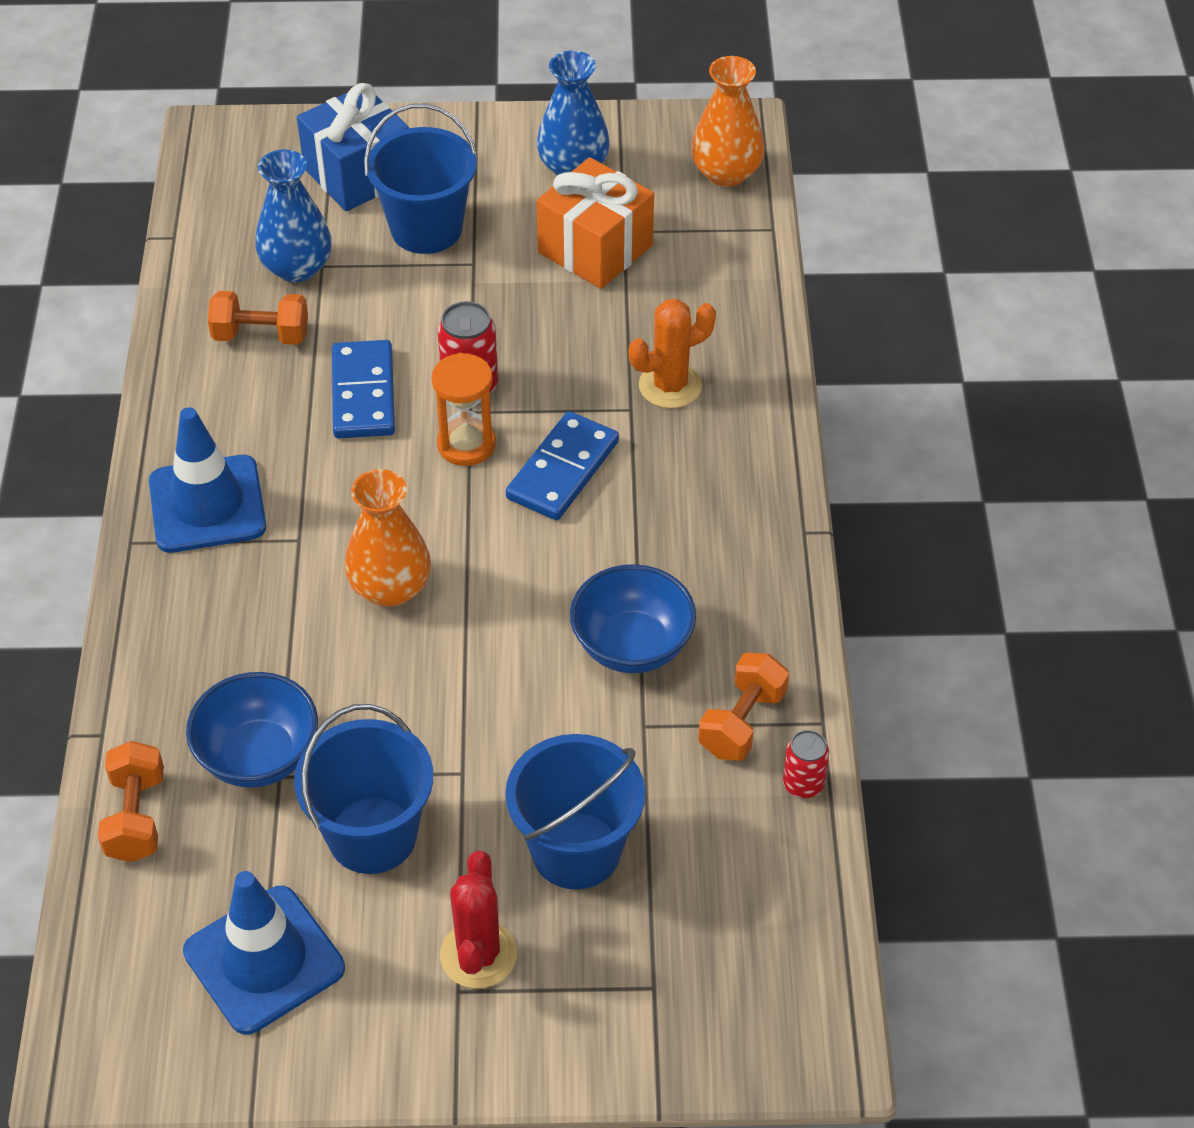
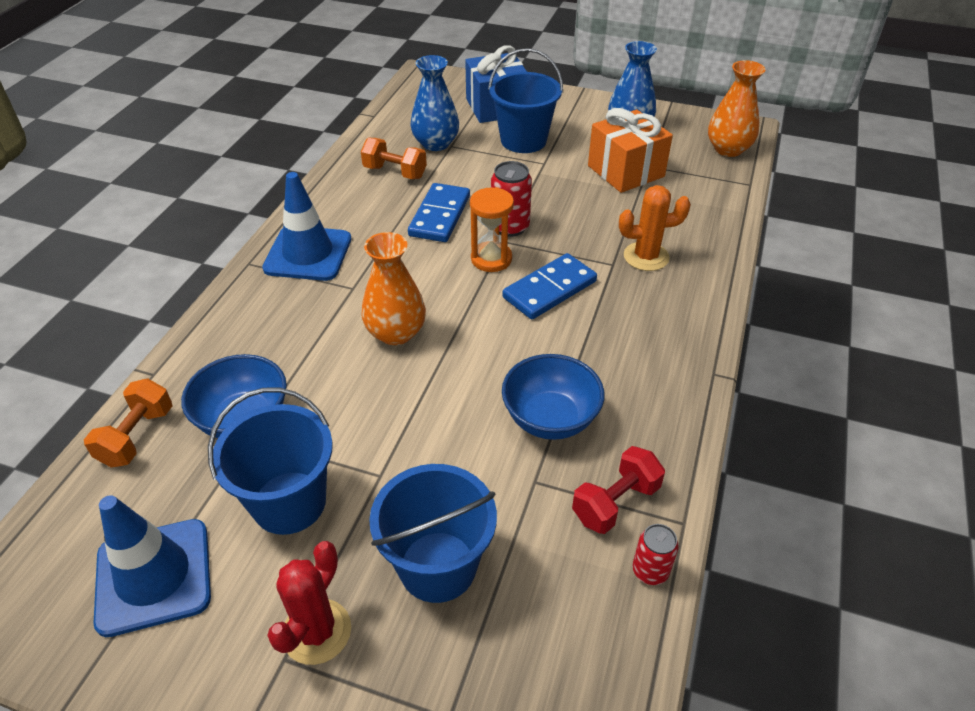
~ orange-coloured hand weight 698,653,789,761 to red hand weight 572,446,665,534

○ ○ ○ ○ ○

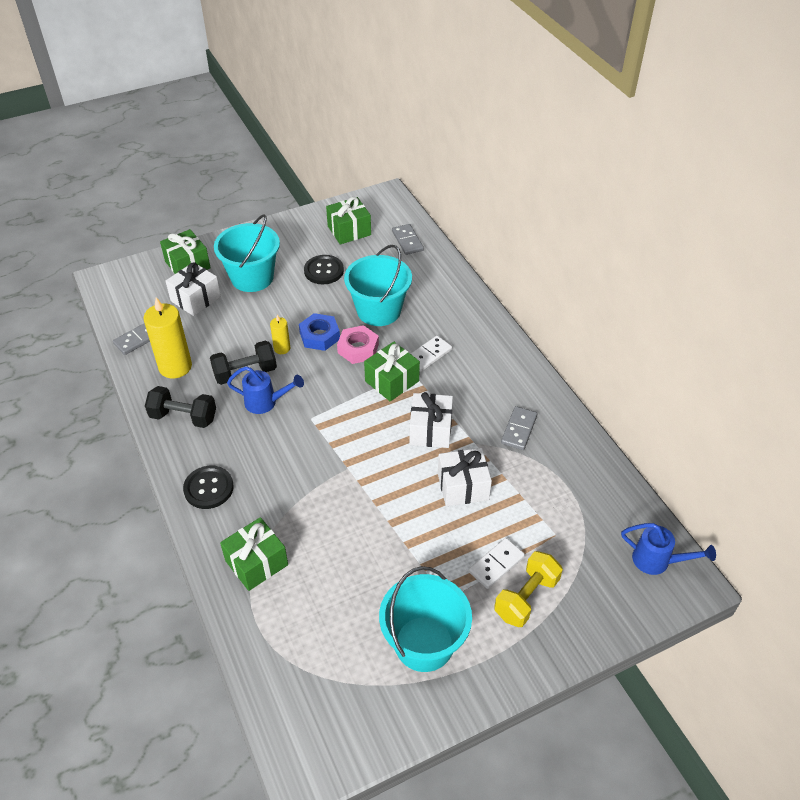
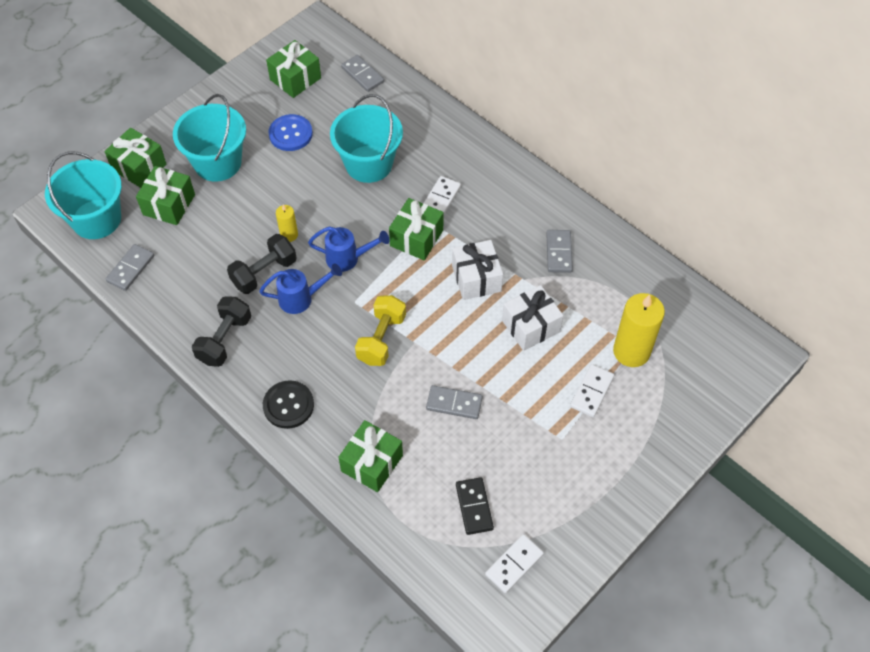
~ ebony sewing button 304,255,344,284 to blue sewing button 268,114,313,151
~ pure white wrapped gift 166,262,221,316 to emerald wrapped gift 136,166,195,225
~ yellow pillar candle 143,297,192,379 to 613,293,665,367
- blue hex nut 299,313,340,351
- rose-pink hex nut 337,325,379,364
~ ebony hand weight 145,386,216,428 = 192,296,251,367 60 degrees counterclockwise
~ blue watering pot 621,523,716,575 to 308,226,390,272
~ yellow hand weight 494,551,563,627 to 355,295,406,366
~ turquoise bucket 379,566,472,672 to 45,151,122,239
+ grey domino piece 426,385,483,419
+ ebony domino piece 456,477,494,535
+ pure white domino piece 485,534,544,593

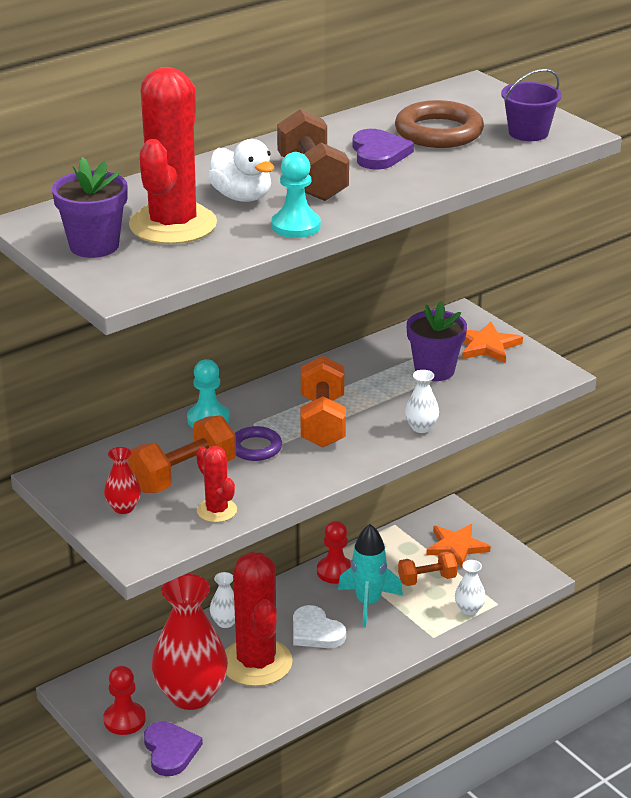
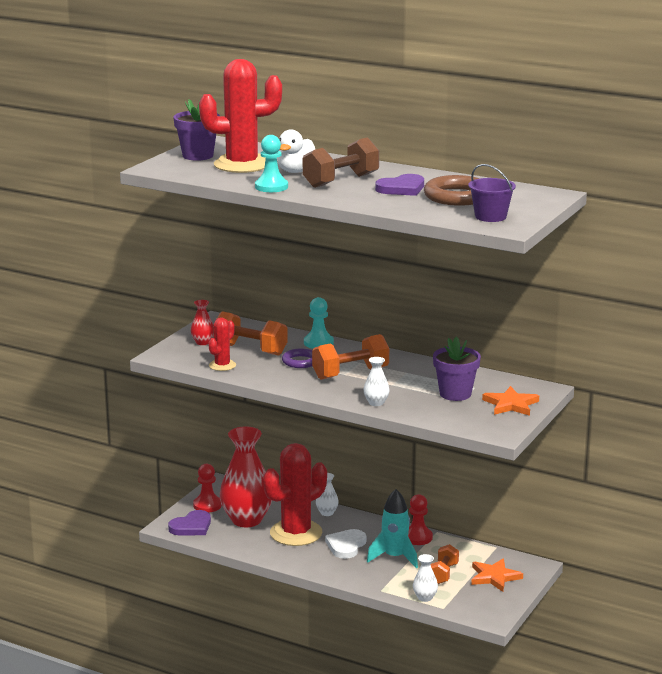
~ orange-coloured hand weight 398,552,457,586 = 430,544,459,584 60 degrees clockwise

○ ○ ○ ○ ○

◆ Problem requirements
For the word "degrees", state the number of lines in the listing that contain it and nothing further.

◆ The answer
2